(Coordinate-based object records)
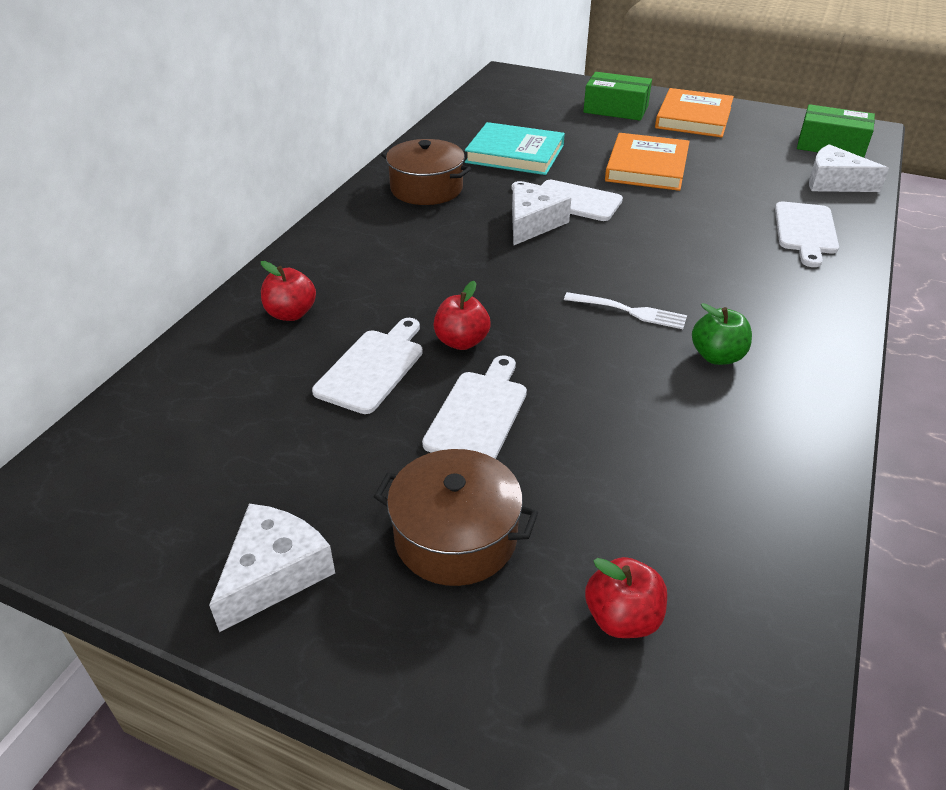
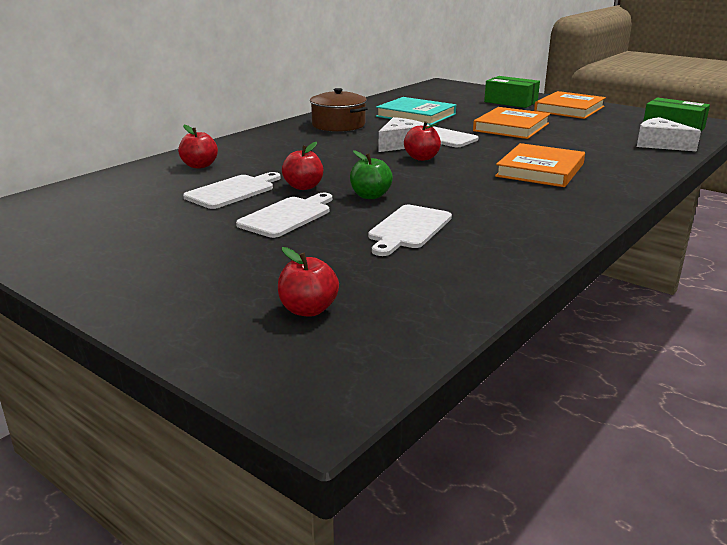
camera: 15 degrees right, 15 degrees down
(274, 573) = (93, 262): white cheese -> none
(455, 537) = (223, 262): brown pot -> none
(575, 252) = (422, 158): none -> red apple
(629, 311) = (438, 186): white fork -> none
(717, 356) = (488, 210): green apple -> green apple (370, 196)
(730, 258) = (540, 170): none -> orange book
(805, 231) = (614, 163): white cutting board -> white cutting board (408, 229)

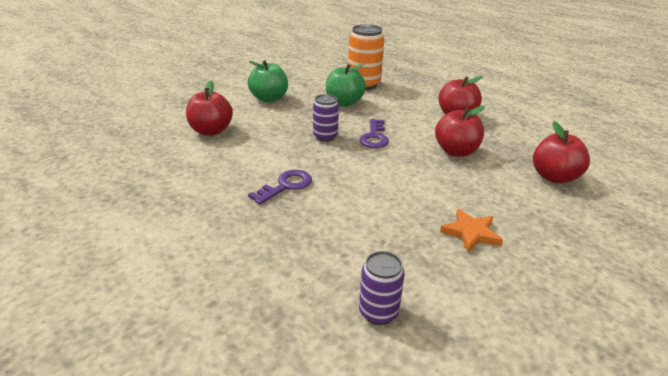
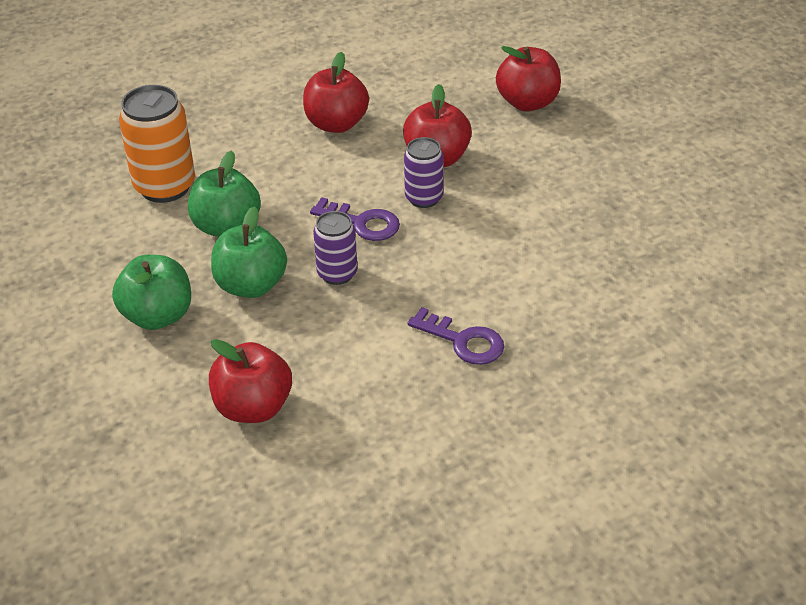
camera: 70 degrees left, 10 degrees up
(286, 186) = (463, 341): purple key -> purple key turned 150 degrees clockwise
(302, 116) = (251, 285): none -> green apple
(378, 312) = (721, 311): purple can -> purple can (424, 198)
(471, 233) = (614, 206): orange star -> none

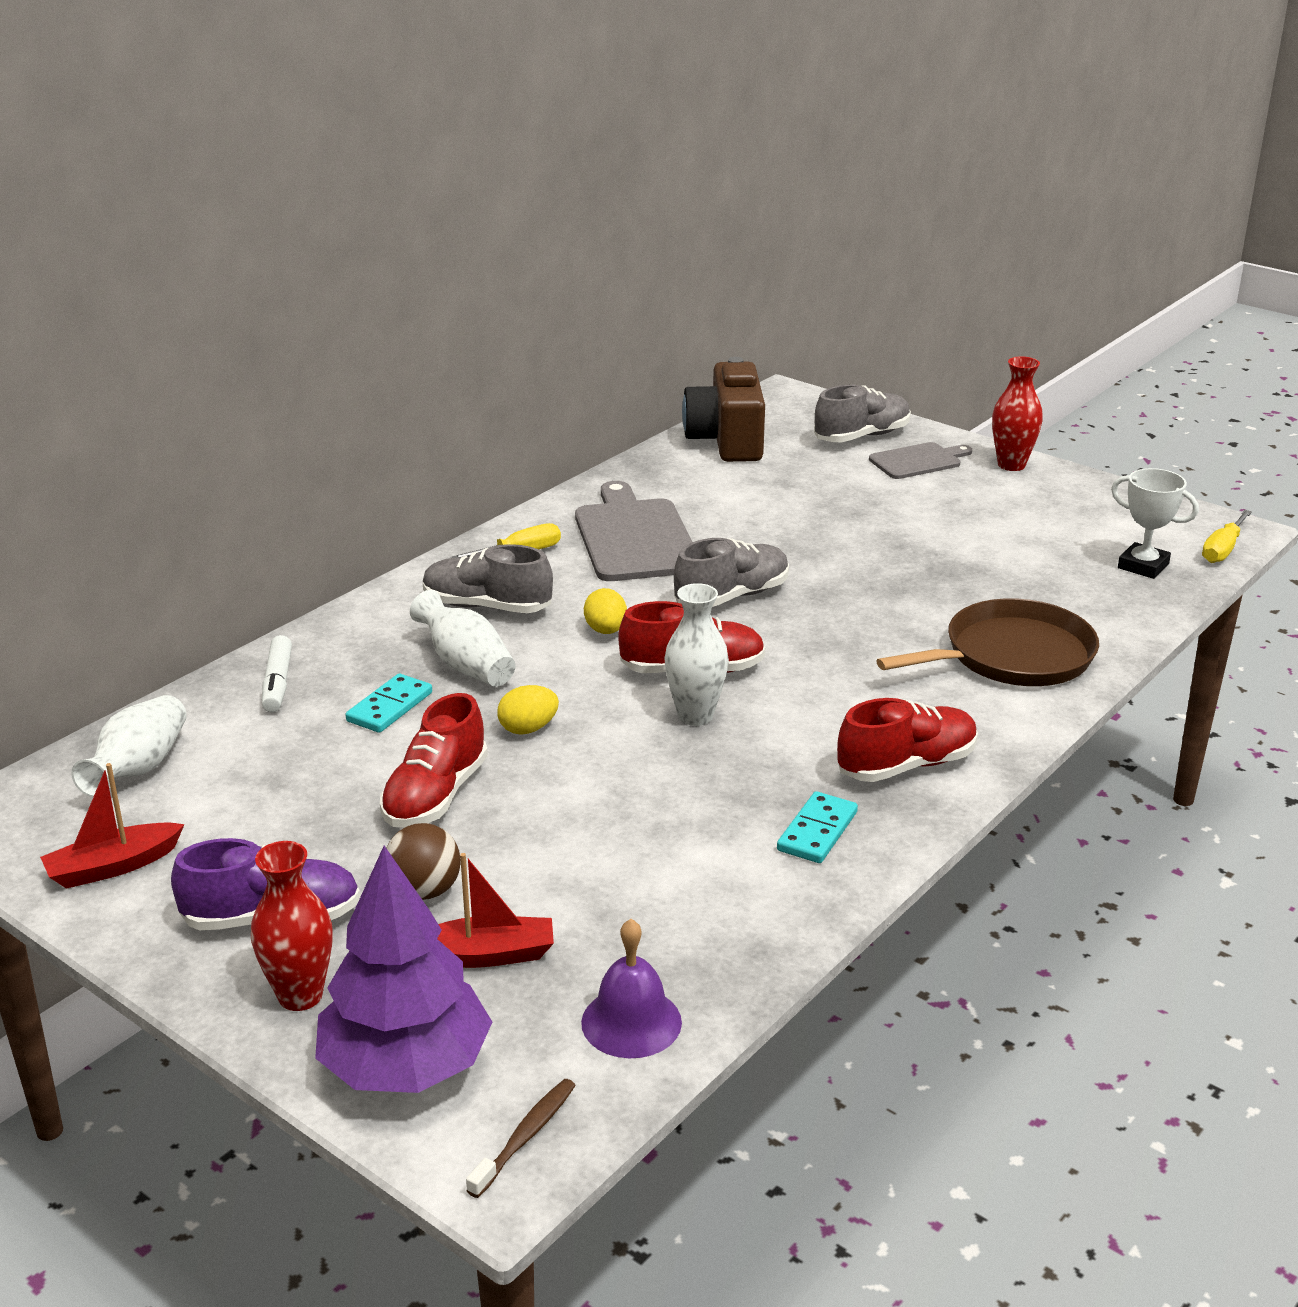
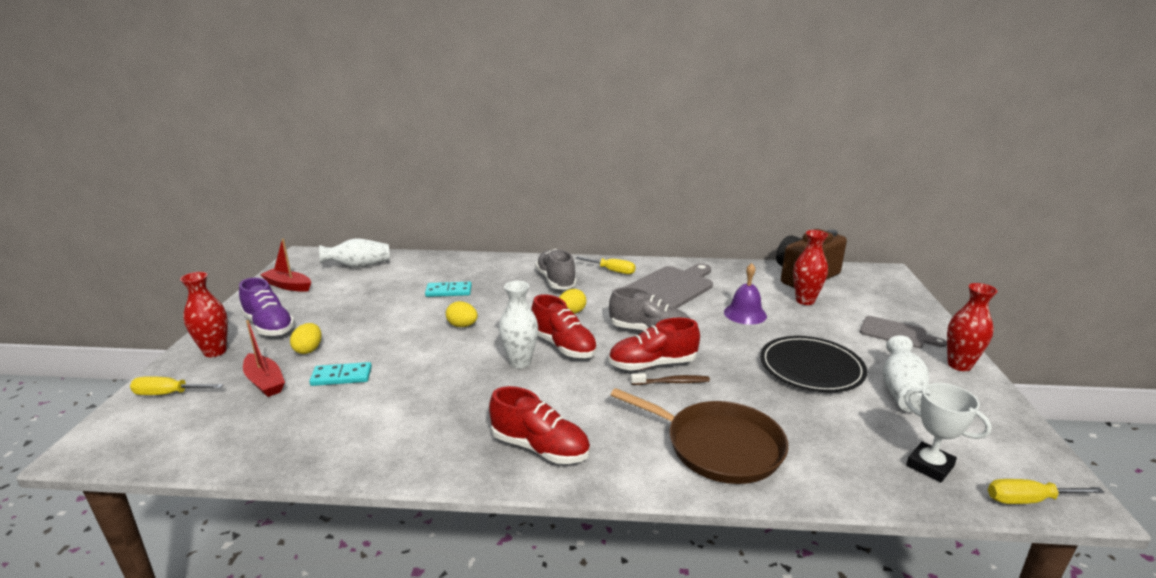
camera: 55 degrees right, 5 degrees down
(277, 683) = (443, 265): white marker -> none
(405, 1067) = (168, 394): purple tree -> yellow screwdriver
(424, 891) = (309, 350): brown ball -> yellow egg
(435, 795) = (387, 325): red shoe -> red shoe (652, 364)
(466, 665) = (501, 294): white vase -> white vase (901, 390)
(525, 1137) = (118, 445): brown toothbrush -> brown toothbrush (672, 382)
(631, 1022) = (224, 442): purple bell -> purple bell (745, 314)
(785, 471) = (805, 301): none -> red vase
(817, 831) = (440, 439): turquoise domino -> turquoise domino (341, 376)
(862, 436) = (887, 307): grey shoe -> none
(928, 539) = (811, 367): none -> black plate
(1143, 566) = (929, 466): white trophy -> white trophy turned 45 degrees counterclockwise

_HOW TO COMPLETE THIS TASK_
An exact copy of every line above is needed, without the images.

_TASK SOLUTION_
camera: 15 degrees right, 15 degrees down
(274, 573) = (93, 262): white cheese -> none
(455, 537) = (223, 262): brown pot -> none
(575, 252) = (422, 158): none -> red apple
(629, 311) = (438, 186): white fork -> none
(717, 356) = (488, 210): green apple -> green apple (370, 196)
(730, 258) = (540, 170): none -> orange book
(805, 231) = (614, 163): white cutting board -> white cutting board (408, 229)

camera: 70 degrees left, 10 degrees up
(286, 186) = (463, 341): purple key -> purple key turned 150 degrees clockwise
(302, 116) = (251, 285): none -> green apple
(378, 312) = (721, 311): purple can -> purple can (424, 198)
(471, 233) = (614, 206): orange star -> none

camera: 55 degrees right, 5 degrees down
(277, 683) = (443, 265): white marker -> none
(405, 1067) = (168, 394): purple tree -> yellow screwdriver
(424, 891) = (309, 350): brown ball -> yellow egg
(435, 795) = (387, 325): red shoe -> red shoe (652, 364)
(466, 665) = (501, 294): white vase -> white vase (901, 390)
(525, 1137) = (118, 445): brown toothbrush -> brown toothbrush (672, 382)
(631, 1022) = (224, 442): purple bell -> purple bell (745, 314)
(785, 471) = (805, 301): none -> red vase
(817, 831) = (440, 439): turquoise domino -> turquoise domino (341, 376)
(862, 436) = (887, 307): grey shoe -> none
(928, 539) = (811, 367): none -> black plate
(1143, 566) = (929, 466): white trophy -> white trophy turned 45 degrees counterclockwise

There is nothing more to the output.